EXERCISE PROMPT. Present exactly, and only, the lines running from the line that contains "black_gitigek 484, 319, 541, 419" through the end of the entries below.

===============

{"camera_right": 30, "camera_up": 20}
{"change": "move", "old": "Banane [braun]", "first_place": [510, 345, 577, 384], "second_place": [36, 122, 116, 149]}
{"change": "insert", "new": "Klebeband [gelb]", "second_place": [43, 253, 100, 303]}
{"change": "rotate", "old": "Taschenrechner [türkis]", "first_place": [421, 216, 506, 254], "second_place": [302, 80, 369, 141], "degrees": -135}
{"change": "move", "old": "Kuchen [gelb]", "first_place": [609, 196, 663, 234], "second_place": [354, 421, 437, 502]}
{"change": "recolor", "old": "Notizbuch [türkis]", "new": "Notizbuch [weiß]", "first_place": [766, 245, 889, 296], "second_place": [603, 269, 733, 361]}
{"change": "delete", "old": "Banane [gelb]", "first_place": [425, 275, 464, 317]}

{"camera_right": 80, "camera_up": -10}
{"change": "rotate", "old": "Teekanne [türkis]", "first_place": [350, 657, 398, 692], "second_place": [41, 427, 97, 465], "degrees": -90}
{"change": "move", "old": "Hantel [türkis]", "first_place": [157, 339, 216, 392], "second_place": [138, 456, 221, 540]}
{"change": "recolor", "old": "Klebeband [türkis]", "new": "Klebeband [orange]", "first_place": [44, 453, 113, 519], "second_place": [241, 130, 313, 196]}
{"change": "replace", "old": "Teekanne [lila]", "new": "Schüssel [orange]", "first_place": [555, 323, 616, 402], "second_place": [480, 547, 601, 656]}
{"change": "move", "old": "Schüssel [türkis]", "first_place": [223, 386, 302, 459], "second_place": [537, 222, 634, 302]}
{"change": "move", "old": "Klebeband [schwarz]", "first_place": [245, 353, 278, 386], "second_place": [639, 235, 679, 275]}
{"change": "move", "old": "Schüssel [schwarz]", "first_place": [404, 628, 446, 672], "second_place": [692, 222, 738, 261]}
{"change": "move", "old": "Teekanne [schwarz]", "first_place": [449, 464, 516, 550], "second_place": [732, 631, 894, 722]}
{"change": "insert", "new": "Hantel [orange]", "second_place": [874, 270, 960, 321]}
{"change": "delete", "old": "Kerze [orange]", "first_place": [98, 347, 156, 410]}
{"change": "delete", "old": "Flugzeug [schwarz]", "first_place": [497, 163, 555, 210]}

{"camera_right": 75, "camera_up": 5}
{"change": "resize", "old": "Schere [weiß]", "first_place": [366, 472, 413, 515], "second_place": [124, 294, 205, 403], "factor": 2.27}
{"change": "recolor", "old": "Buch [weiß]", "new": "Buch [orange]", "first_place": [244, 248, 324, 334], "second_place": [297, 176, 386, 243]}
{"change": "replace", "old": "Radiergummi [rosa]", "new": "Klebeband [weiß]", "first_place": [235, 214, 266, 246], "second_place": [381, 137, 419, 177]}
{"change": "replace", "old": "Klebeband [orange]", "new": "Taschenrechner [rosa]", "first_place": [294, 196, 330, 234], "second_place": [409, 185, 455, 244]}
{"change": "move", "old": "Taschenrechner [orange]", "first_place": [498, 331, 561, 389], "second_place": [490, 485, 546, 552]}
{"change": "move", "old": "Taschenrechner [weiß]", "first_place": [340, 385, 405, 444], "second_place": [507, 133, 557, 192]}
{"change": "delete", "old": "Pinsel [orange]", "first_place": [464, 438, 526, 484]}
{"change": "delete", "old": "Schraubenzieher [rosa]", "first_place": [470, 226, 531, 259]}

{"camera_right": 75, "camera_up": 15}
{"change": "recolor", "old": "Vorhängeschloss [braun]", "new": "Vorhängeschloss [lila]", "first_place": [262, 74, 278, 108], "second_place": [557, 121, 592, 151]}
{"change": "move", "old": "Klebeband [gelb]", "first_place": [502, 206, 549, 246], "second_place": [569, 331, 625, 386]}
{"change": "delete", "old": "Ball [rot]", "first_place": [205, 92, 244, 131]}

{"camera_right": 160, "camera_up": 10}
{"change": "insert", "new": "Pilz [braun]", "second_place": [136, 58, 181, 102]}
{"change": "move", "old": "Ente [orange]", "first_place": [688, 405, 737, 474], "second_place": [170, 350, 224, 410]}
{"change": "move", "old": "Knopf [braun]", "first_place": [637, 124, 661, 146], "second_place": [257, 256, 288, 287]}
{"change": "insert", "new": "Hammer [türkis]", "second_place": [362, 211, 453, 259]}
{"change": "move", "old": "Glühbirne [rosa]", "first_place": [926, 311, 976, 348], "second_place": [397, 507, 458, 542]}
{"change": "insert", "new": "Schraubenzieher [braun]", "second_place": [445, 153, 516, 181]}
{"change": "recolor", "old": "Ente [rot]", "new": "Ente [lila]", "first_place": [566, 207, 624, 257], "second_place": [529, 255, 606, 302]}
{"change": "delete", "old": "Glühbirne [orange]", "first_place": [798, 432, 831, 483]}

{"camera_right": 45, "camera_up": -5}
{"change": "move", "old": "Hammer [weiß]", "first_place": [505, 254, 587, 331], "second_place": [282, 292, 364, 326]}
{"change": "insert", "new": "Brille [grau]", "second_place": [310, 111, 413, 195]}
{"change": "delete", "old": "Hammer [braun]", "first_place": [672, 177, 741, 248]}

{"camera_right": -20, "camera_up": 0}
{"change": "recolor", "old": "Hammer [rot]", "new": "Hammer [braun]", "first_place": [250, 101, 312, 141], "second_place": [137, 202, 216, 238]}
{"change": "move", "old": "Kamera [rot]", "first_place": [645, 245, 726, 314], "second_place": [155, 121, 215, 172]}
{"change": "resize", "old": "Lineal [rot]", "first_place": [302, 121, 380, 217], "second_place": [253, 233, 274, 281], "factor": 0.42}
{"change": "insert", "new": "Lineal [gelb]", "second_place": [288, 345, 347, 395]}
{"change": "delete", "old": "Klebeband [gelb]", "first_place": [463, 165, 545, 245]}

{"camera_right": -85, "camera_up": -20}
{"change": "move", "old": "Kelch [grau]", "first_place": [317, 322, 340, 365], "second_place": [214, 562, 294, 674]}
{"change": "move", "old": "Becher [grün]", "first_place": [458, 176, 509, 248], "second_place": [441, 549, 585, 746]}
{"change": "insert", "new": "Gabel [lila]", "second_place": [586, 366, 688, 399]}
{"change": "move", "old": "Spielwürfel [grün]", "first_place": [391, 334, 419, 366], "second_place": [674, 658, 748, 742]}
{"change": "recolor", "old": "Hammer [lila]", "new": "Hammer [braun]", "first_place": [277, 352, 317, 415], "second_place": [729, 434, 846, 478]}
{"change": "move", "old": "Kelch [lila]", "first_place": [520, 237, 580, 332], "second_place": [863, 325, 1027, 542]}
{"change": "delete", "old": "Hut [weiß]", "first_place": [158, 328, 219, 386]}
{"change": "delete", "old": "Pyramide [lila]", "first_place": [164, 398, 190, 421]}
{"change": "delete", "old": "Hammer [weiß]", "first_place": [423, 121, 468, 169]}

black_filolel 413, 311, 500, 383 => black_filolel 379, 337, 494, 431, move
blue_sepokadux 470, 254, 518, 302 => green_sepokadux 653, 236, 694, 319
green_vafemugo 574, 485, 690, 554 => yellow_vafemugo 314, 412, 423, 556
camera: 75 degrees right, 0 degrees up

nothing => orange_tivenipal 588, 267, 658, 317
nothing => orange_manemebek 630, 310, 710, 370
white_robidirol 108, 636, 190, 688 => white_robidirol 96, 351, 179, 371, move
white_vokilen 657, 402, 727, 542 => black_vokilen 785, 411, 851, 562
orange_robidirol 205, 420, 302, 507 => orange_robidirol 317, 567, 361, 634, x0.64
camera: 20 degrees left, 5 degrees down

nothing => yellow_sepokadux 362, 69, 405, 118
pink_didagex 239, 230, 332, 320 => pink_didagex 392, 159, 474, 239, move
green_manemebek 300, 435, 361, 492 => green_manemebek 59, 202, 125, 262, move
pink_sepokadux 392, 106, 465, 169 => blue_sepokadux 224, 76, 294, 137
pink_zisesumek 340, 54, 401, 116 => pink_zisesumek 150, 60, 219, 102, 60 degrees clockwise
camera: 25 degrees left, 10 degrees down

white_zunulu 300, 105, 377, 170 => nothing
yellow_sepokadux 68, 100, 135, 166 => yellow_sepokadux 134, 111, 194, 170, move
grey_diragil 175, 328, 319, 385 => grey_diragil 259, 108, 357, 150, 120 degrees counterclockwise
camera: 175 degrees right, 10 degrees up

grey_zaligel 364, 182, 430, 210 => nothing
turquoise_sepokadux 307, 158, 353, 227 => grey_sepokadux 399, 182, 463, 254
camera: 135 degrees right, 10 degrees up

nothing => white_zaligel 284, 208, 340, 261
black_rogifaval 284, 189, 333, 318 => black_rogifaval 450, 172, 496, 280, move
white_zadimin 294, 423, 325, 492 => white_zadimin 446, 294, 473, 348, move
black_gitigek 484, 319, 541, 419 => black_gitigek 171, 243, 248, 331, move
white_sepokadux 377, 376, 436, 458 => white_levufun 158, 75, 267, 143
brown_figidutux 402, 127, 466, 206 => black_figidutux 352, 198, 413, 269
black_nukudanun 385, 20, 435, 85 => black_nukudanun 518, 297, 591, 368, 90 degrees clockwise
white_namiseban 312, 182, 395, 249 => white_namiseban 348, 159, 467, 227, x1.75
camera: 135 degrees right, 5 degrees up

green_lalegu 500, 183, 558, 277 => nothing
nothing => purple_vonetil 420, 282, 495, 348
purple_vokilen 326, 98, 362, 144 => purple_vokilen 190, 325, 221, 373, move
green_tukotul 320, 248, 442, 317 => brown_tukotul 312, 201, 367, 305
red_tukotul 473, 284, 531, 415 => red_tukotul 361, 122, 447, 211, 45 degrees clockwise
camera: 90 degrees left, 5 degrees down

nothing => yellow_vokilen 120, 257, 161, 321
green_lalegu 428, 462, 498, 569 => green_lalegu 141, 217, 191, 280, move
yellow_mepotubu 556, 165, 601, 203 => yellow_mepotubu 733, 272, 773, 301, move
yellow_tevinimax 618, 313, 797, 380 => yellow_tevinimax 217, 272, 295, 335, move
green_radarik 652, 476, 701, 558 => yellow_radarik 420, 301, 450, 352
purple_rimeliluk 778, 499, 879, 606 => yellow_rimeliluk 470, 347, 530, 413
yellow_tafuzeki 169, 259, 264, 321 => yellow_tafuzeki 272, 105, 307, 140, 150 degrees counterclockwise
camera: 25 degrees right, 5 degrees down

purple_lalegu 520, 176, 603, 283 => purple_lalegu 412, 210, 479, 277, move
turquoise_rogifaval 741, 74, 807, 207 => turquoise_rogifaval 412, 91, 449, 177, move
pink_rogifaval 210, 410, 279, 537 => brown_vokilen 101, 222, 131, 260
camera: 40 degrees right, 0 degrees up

===============

YOUR SOLUTION.
black_gitigek 484, 319, 541, 419 => black_gitigek 171, 243, 248, 331, move
white_sepokadux 377, 376, 436, 458 => white_levufun 158, 75, 267, 143
brown_figidutux 402, 127, 466, 206 => black_figidutux 352, 198, 413, 269
black_nukudanun 385, 20, 435, 85 => black_nukudanun 518, 297, 591, 368, 90 degrees clockwise
white_namiseban 312, 182, 395, 249 => white_namiseban 348, 159, 467, 227, x1.75
camera: 135 degrees right, 5 degrees up

green_lalegu 500, 183, 558, 277 => nothing
nothing => purple_vonetil 420, 282, 495, 348
purple_vokilen 326, 98, 362, 144 => purple_vokilen 190, 325, 221, 373, move
green_tukotul 320, 248, 442, 317 => brown_tukotul 312, 201, 367, 305
red_tukotul 473, 284, 531, 415 => red_tukotul 361, 122, 447, 211, 45 degrees clockwise
camera: 90 degrees left, 5 degrees down

nothing => yellow_vokilen 120, 257, 161, 321
green_lalegu 428, 462, 498, 569 => green_lalegu 141, 217, 191, 280, move
yellow_mepotubu 556, 165, 601, 203 => yellow_mepotubu 733, 272, 773, 301, move
yellow_tevinimax 618, 313, 797, 380 => yellow_tevinimax 217, 272, 295, 335, move
green_radarik 652, 476, 701, 558 => yellow_radarik 420, 301, 450, 352
purple_rimeliluk 778, 499, 879, 606 => yellow_rimeliluk 470, 347, 530, 413
yellow_tafuzeki 169, 259, 264, 321 => yellow_tafuzeki 272, 105, 307, 140, 150 degrees counterclockwise
camera: 25 degrees right, 5 degrees down

purple_lalegu 520, 176, 603, 283 => purple_lalegu 412, 210, 479, 277, move
turquoise_rogifaval 741, 74, 807, 207 => turquoise_rogifaval 412, 91, 449, 177, move
pink_rogifaval 210, 410, 279, 537 => brown_vokilen 101, 222, 131, 260
camera: 40 degrees right, 0 degrees up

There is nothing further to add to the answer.